Exercise goal
Skip the pictures and give back the rest of the listing exactly.

Collected material
........

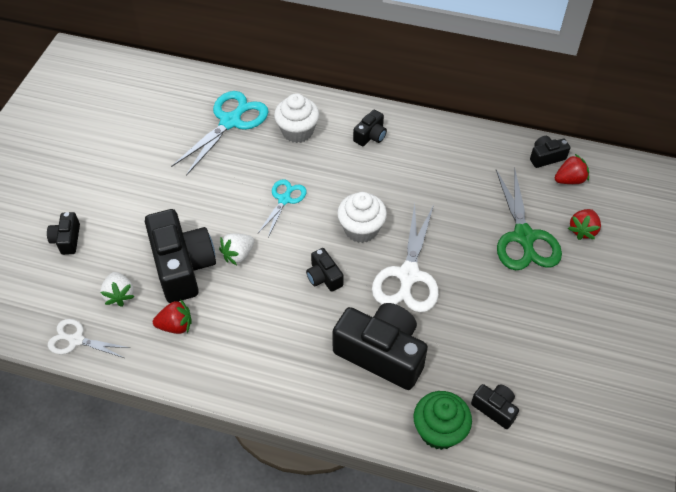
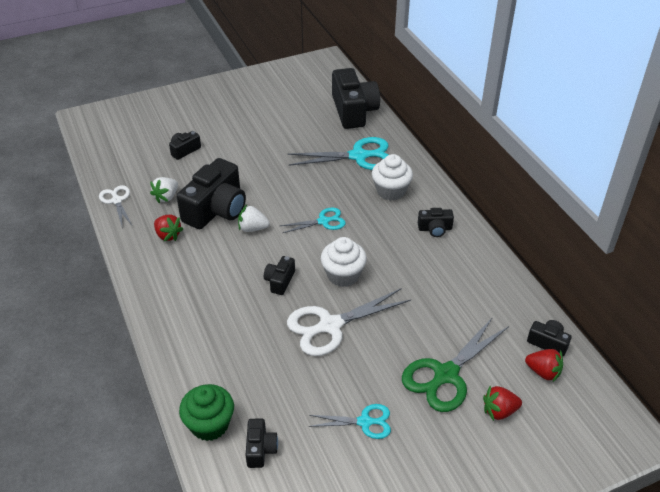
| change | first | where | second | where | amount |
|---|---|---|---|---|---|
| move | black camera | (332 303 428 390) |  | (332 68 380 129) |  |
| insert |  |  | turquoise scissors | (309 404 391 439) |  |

........

Your response
| change | first | where | second | where | amount |
|---|---|---|---|---|---|
| move | black camera | (332 303 428 390) |  | (332 68 380 129) |  |
| insert |  |  | turquoise scissors | (309 404 391 439) |  |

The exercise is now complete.